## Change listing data
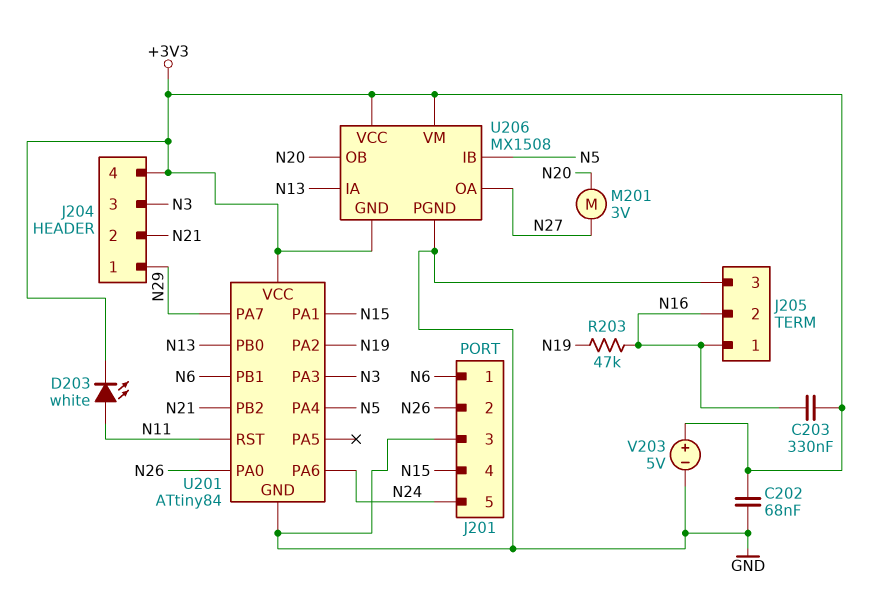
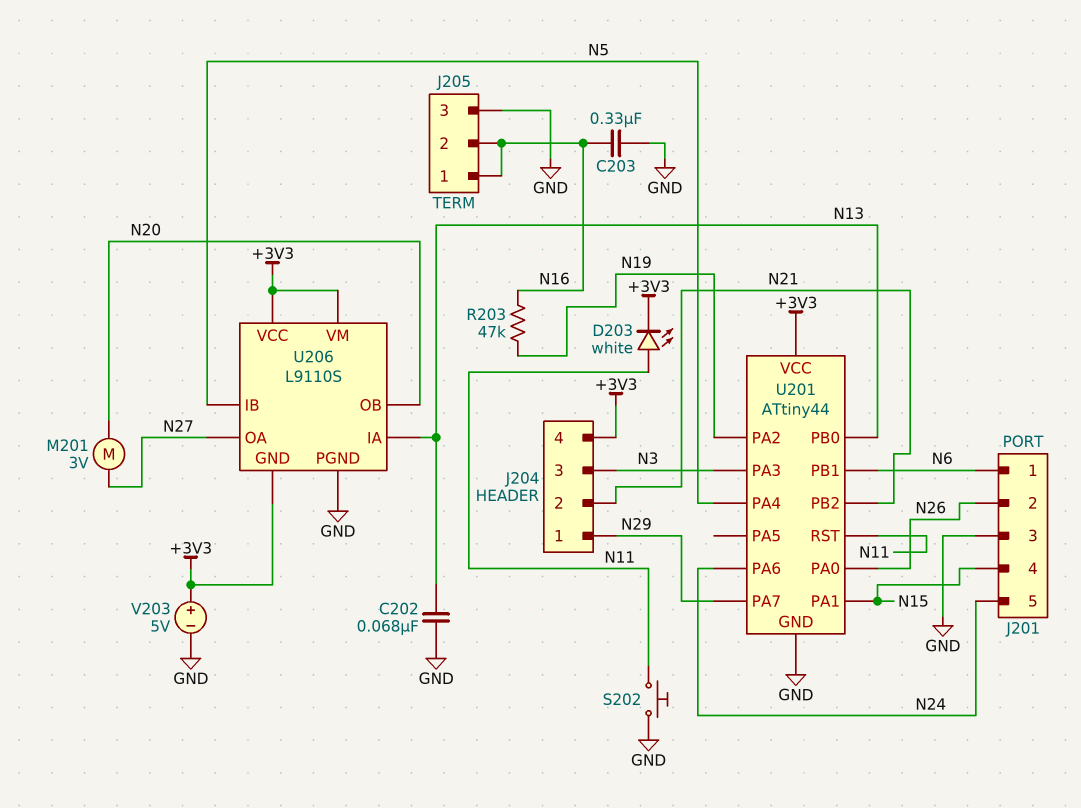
C202: 68nF (+3V3, GND) -> 68nF (GND, N13)
C203: 330nF (+3V3, N16) -> 330nF (GND, N16)
S202: none -> button (GND, N11)
U201: ATtiny84 -> ATtiny44
U206: MX1508 -> L9110S

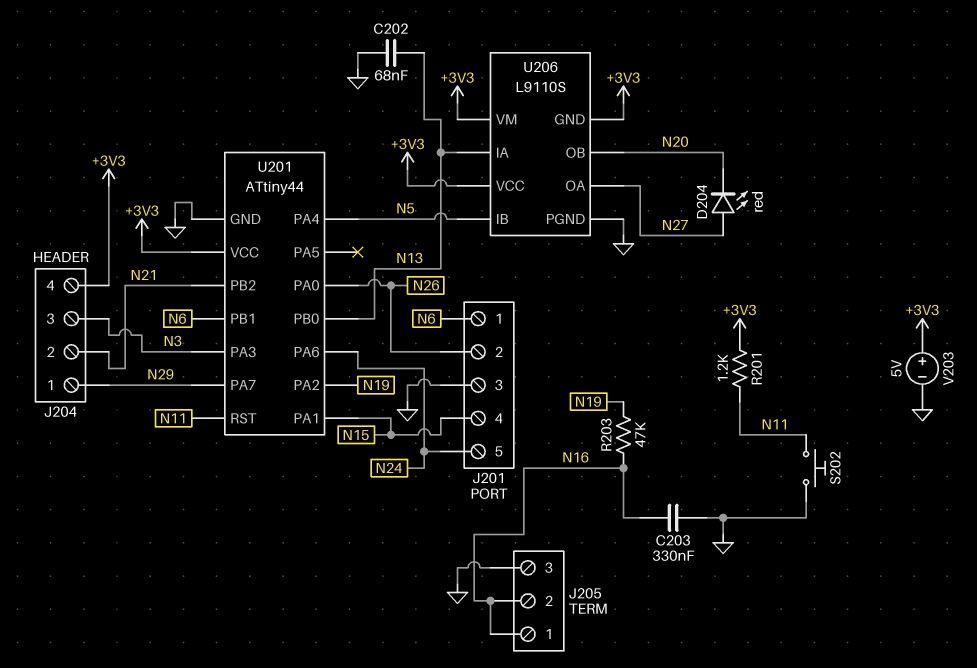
D203: LED white (A N11, K +3V3) -> none
D204: none -> LED red (A N27, K N20)
M201: motor 3V (N20, N27) -> none
R201: none -> 1.2k (+3V3, N11)

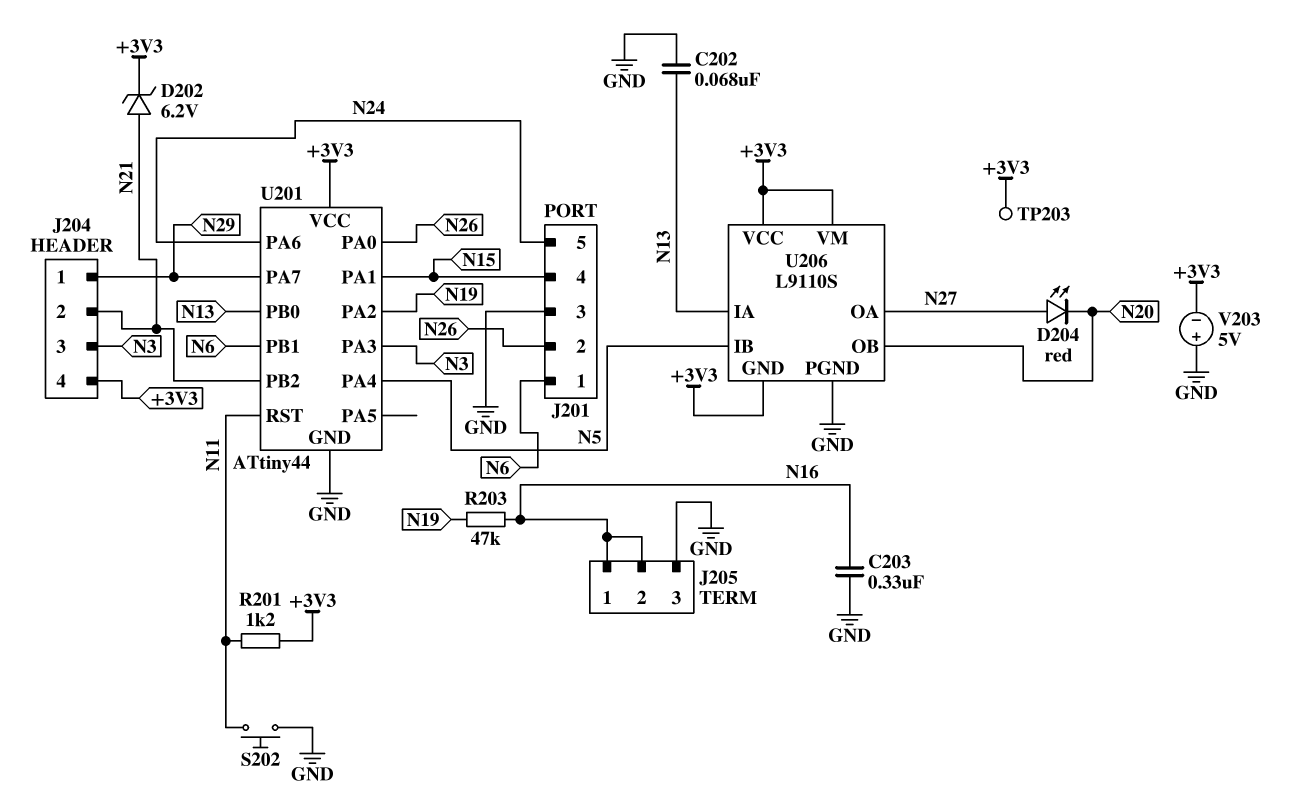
D202: none -> zener 6.2V (A N21, K +3V3)
TP203: none -> test point (+3V3)
V203: 5V (plus +3V3, minus GND) -> 5V (plus GND, minus +3V3)

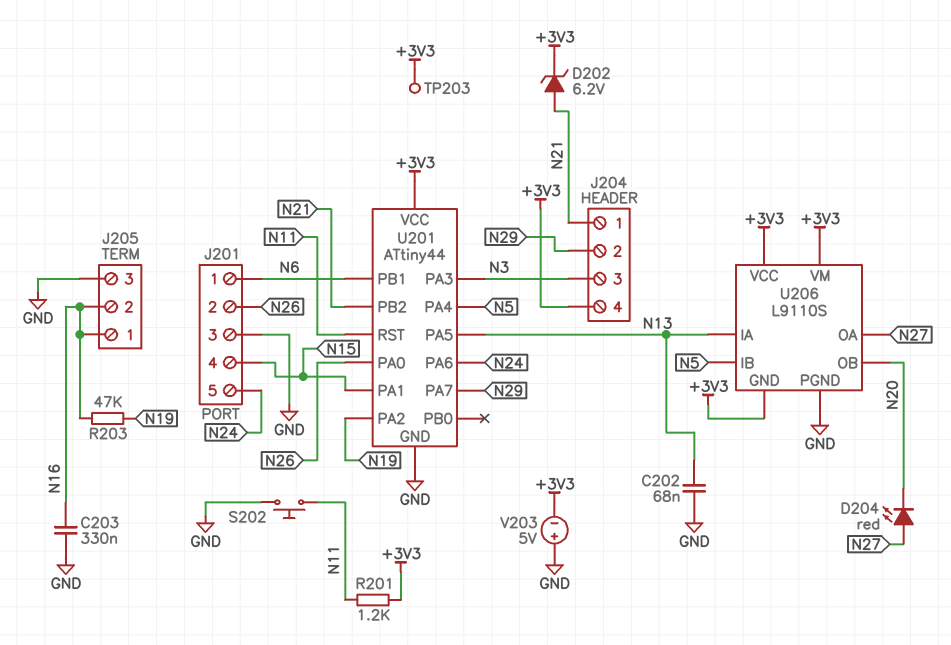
J204 pin 1: N29 -> N21
J204 pin 2: N21 -> N29
U201 pin PA5: none -> N13
U201 pin PB0: N13 -> none

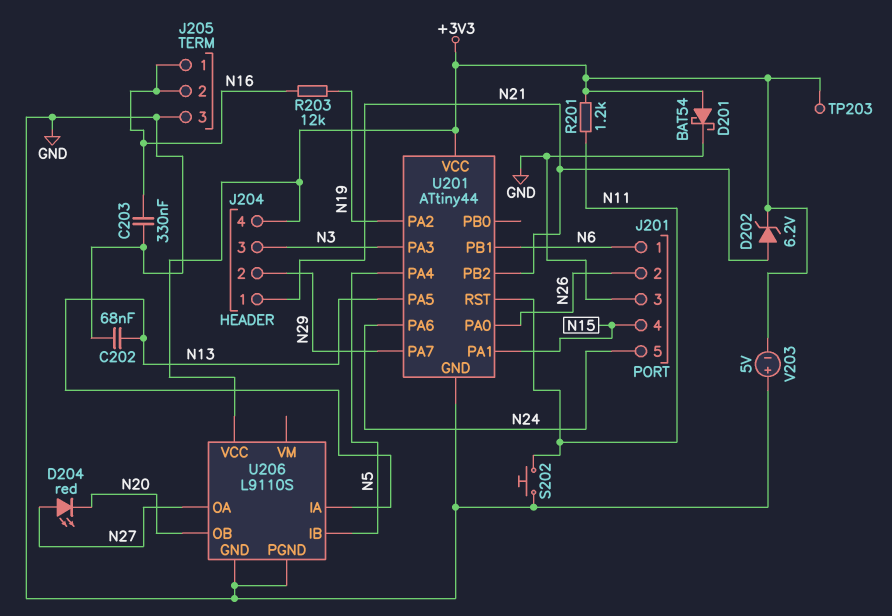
D201: none -> schottky BAT54 (A +3V3, K GND)
R203: 47k (N16, N19) -> 12k (N16, N19)
U206 pin GND: +3V3 -> GND
U206 pin VM: +3V3 -> none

## Work to complete
A single figure, the number of lines above with the word "none", is the whole answer.

## Answer
11